### REQUIREMENT
Keep every word the same. Repeat the records without their images.

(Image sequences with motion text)
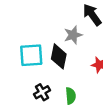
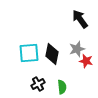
gray star: (73, 35) -> (77, 49), moved

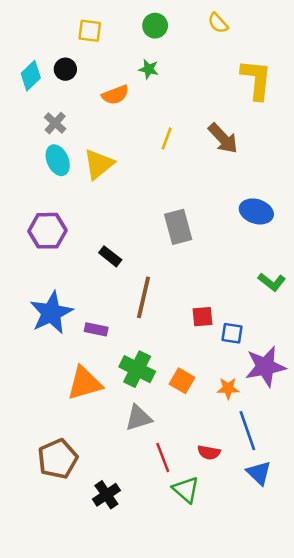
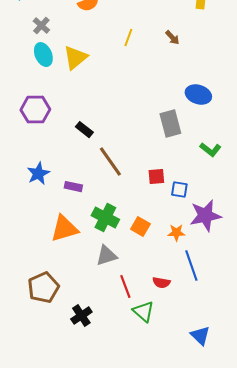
brown arrow: (223, 138) -> (172, 38), size x0.6
gray rectangle: (178, 227) -> (170, 124), moved
brown line: (144, 297) -> (110, 162), turned -48
blue star: (51, 313) -> (38, 174), size x0.7
blue triangle: (259, 473) -> (200, 336), moved

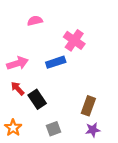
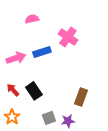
blue rectangle: (56, 62) -> (42, 52), moved
red arrow: (17, 88) -> (13, 90), moved
purple star: (93, 130) -> (68, 121), moved

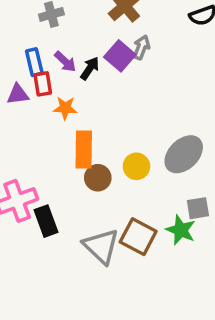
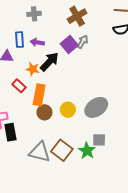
purple arrow: (65, 62) -> (37, 42), turned 136
black arrow: (90, 68) -> (49, 62), moved, size x1.5
red rectangle: (43, 84) -> (19, 86), moved, turned -48
gray triangle: (101, 246) -> (40, 152), turned -40

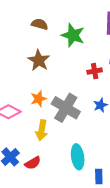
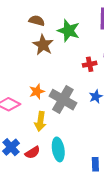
brown star: (39, 60) -> (43, 45), moved
cyan ellipse: (78, 157) -> (58, 149), moved

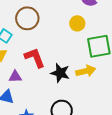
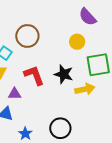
black star: (60, 73) -> (64, 74), moved

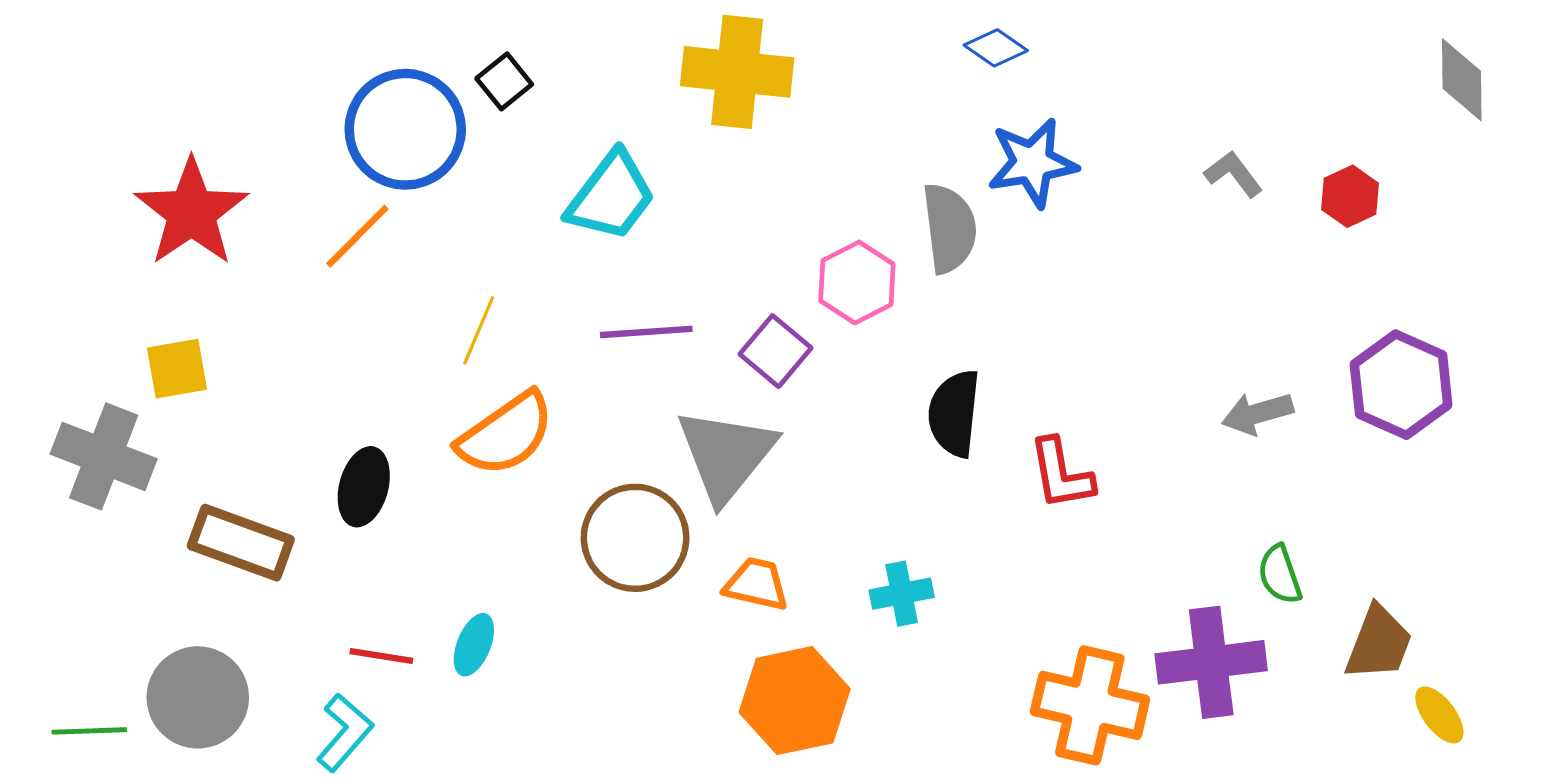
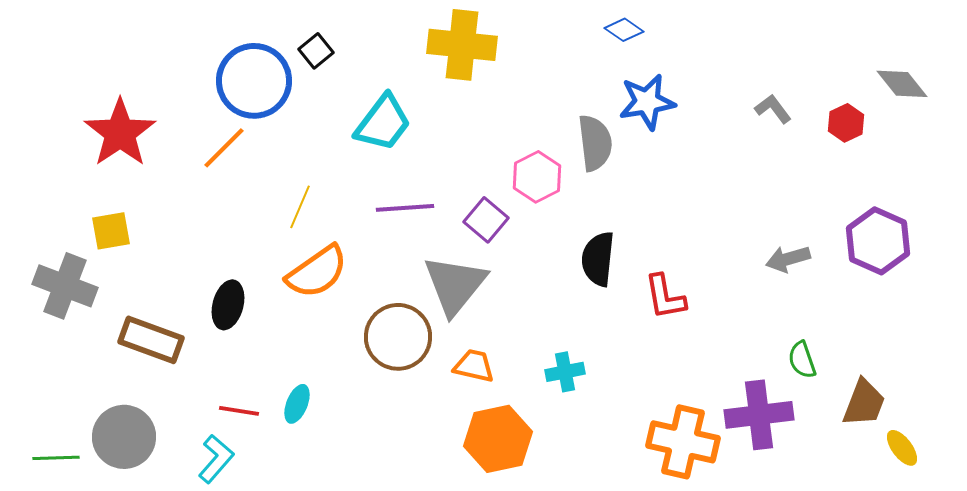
gray diamond: (1462, 80) -> (902, 84), moved, turned -38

### RESULT
gray star: (73, 35) -> (77, 49), moved

brown arrow: (223, 138) -> (172, 38), size x0.6
gray rectangle: (178, 227) -> (170, 124), moved
brown line: (144, 297) -> (110, 162), turned -48
blue star: (51, 313) -> (38, 174), size x0.7
blue triangle: (259, 473) -> (200, 336), moved

blue rectangle: (56, 62) -> (42, 52), moved
red arrow: (17, 88) -> (13, 90), moved
purple star: (93, 130) -> (68, 121), moved

purple arrow: (65, 62) -> (37, 42), turned 136
black arrow: (90, 68) -> (49, 62), moved, size x1.5
red rectangle: (43, 84) -> (19, 86), moved, turned -48
gray triangle: (101, 246) -> (40, 152), turned -40

brown star: (39, 60) -> (43, 45), moved
cyan ellipse: (78, 157) -> (58, 149), moved

black star: (60, 73) -> (64, 74), moved

gray diamond: (1462, 80) -> (902, 84), moved, turned -38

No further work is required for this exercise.